Starting with the line that contains "degrees clockwise |", return every line through the end of the listing below exactly as written. Omit the pictures.

Excerpted records:
◇ ◇ ◇ ◇ ◇ ◇ ◇

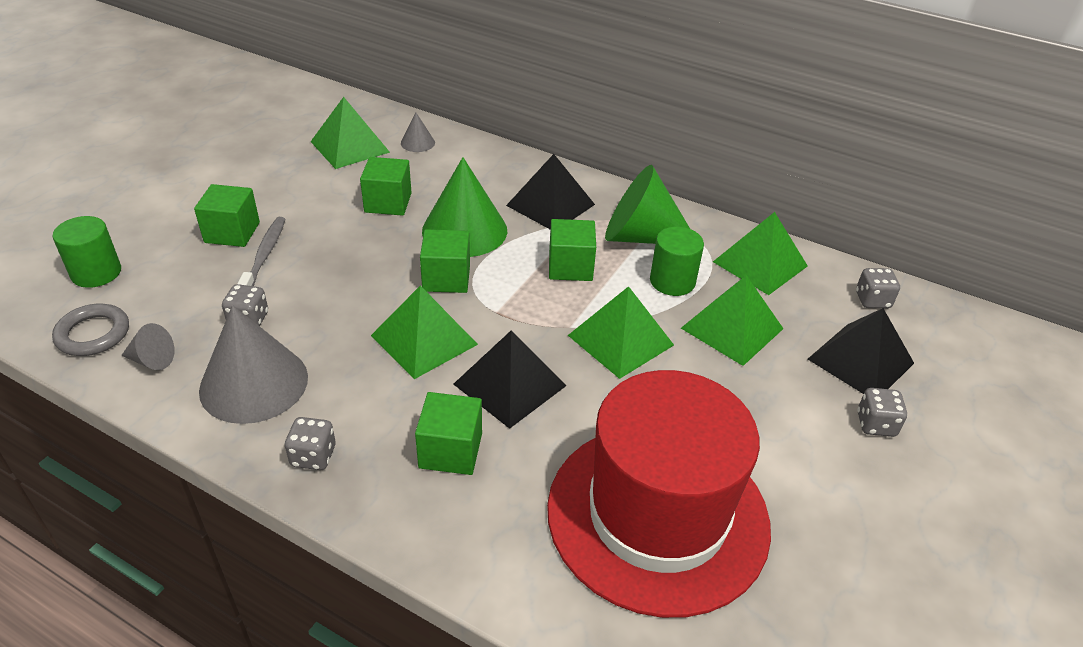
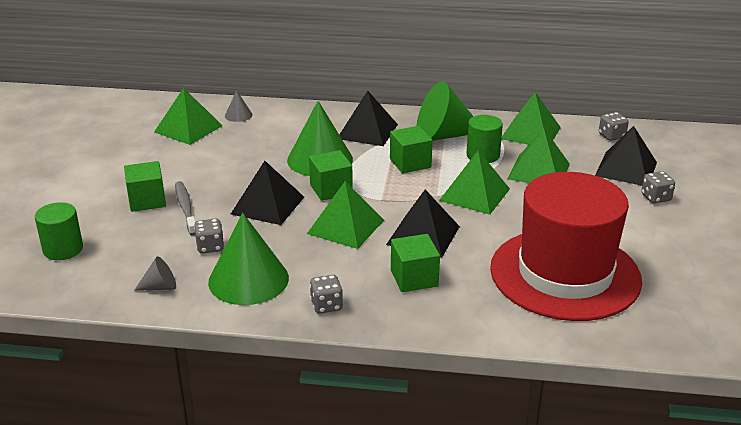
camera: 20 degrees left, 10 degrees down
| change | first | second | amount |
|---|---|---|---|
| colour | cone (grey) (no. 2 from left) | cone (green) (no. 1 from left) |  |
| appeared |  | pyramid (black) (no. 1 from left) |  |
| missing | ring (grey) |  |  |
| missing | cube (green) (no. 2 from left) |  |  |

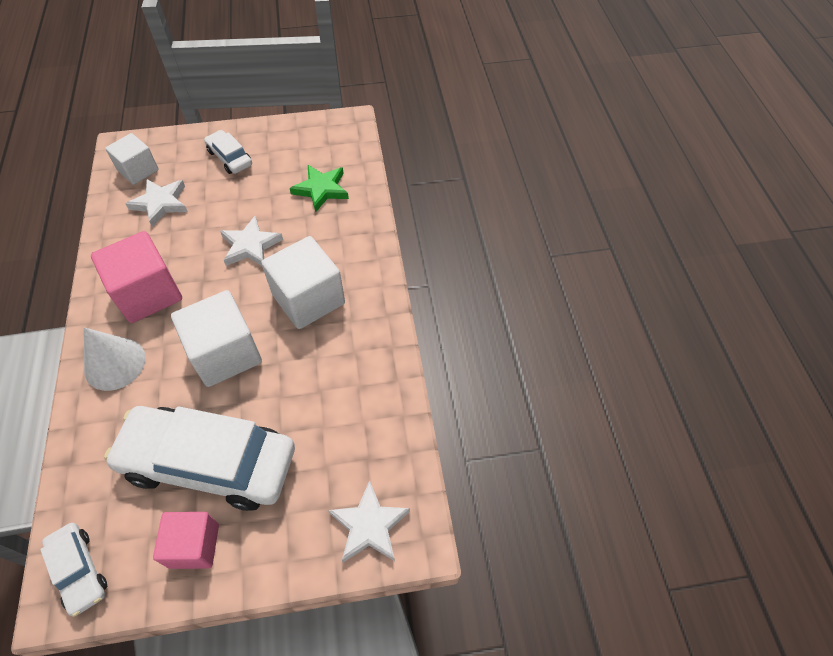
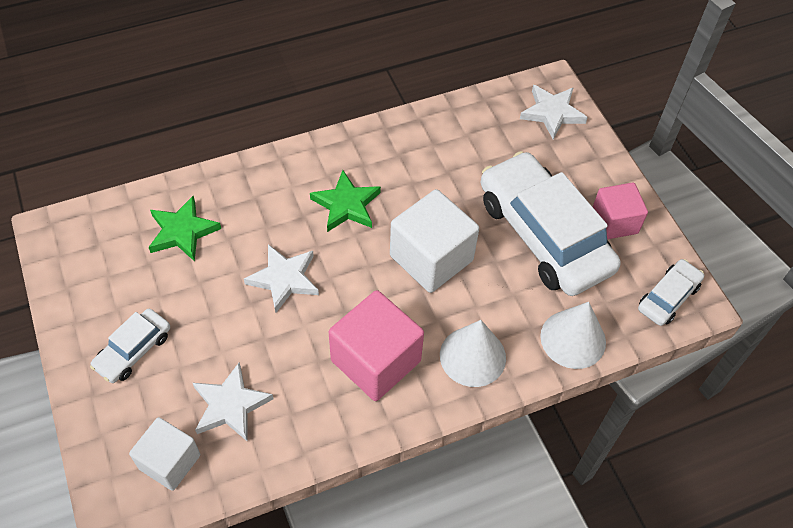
camera: 105 degrees left, 0 degrees up
| change | first | second | amount |
|---|---|---|---|
| exchanged | cube (white) (no. 3 from left) | star (green) (no. 2 from left) |  |
| spun | car (white) (no. 2 from left) |  | 150 degrees clockwise |
| appeared |  | cone (white) (no. 2 from left) |  |

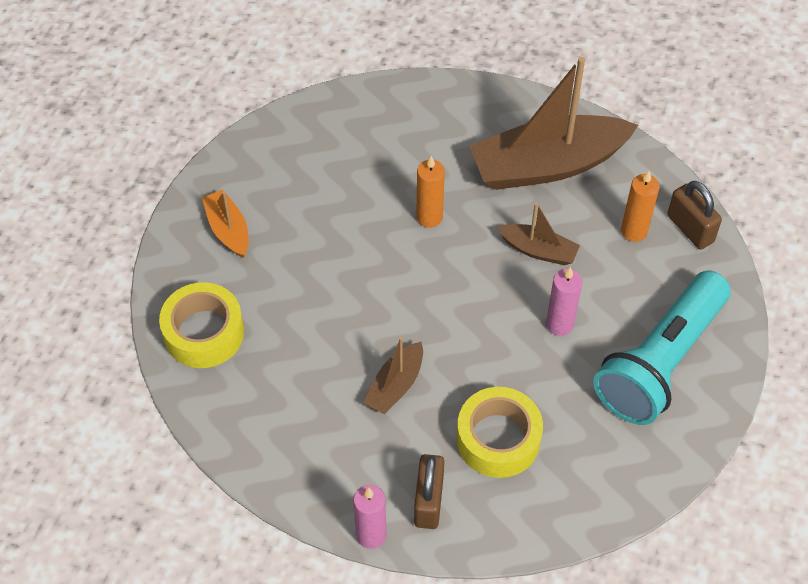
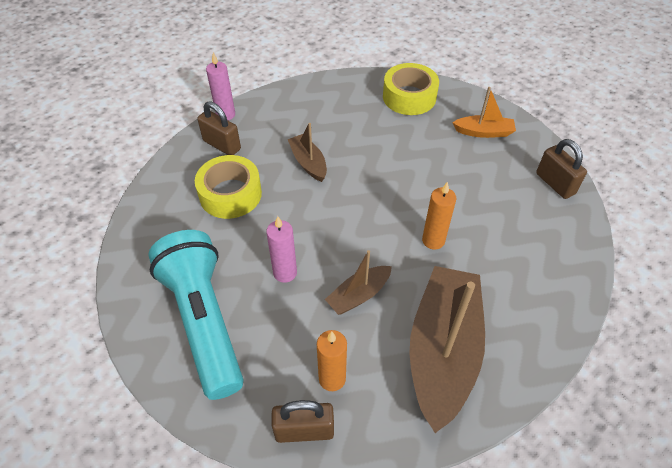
camera: 120 degrees right, 5 degrees down
| change | first | second | amount |
|---|---|---|---|
| appeared |  | padlock (brown) (no. 3 from left) |  |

◇ ◇ ◇ ◇ ◇ ◇ ◇

Your solution:
| spun | car (white) (no. 2 from left) |  | 150 degrees clockwise |
| appeared |  | cone (white) (no. 2 from left) |  |

camera: 120 degrees right, 5 degrees down
| change | first | second | amount |
|---|---|---|---|
| appeared |  | padlock (brown) (no. 3 from left) |  |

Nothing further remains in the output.